[Written task] Copy out the material starting with the line that contains "Fukuoka: 2:17 -> 2:18" and going on through the line that contains "Tirana: 2:36 -> 2:16", replacing "none" with "blank" and leaving everything else as it is. Give only those lines.
......
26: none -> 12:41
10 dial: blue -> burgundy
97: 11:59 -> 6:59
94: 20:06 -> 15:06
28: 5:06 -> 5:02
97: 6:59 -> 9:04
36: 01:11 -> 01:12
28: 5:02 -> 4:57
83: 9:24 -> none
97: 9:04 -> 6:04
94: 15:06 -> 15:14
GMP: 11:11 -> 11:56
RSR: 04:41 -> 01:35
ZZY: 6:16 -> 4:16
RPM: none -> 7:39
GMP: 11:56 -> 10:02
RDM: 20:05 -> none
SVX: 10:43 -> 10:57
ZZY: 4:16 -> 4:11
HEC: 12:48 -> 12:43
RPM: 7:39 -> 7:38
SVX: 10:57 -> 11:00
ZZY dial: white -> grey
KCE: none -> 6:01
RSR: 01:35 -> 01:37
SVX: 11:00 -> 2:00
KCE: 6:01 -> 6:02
......
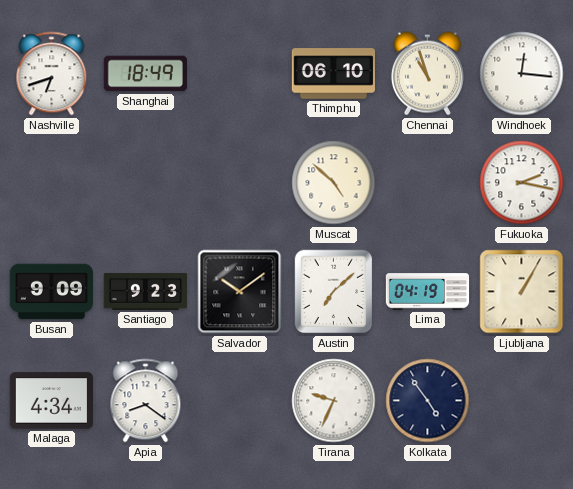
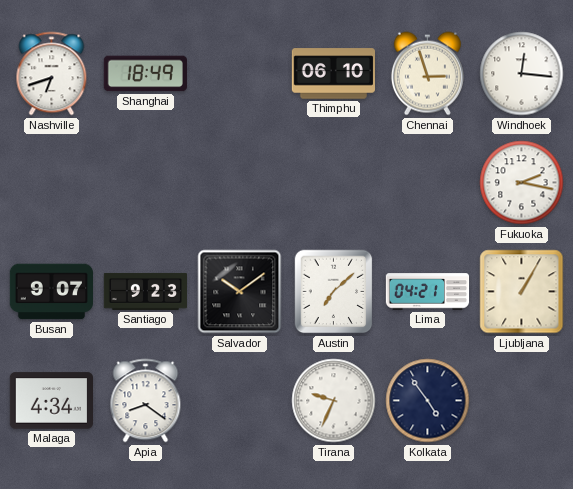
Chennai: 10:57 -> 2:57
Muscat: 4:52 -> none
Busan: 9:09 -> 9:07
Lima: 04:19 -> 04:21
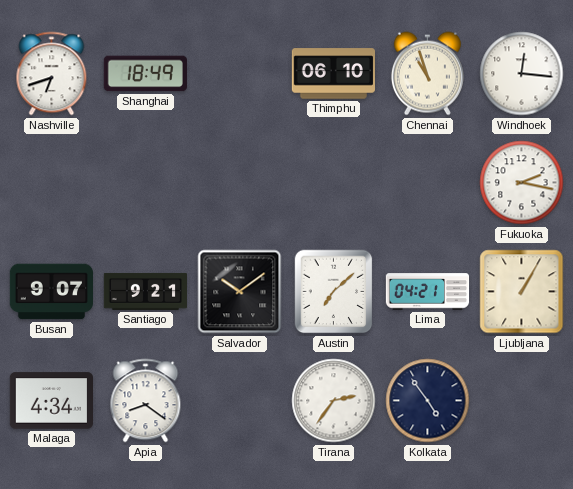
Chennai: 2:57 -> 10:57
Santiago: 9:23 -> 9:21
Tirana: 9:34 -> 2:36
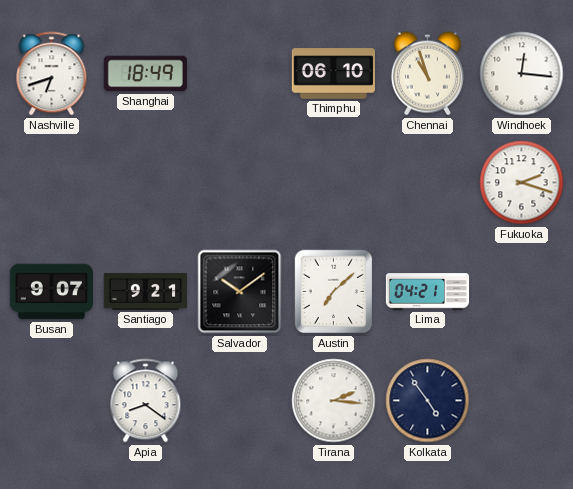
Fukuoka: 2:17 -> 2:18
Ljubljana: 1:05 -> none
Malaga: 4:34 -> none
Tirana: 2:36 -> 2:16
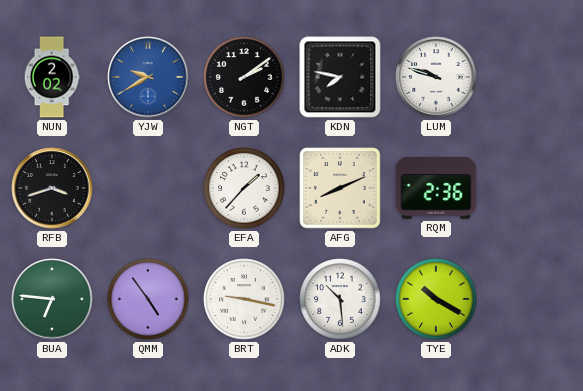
......
[Task solution]
Fukuoka: 2:17 -> 2:18
Ljubljana: 1:05 -> blank
Malaga: 4:34 -> blank
Tirana: 2:36 -> 2:16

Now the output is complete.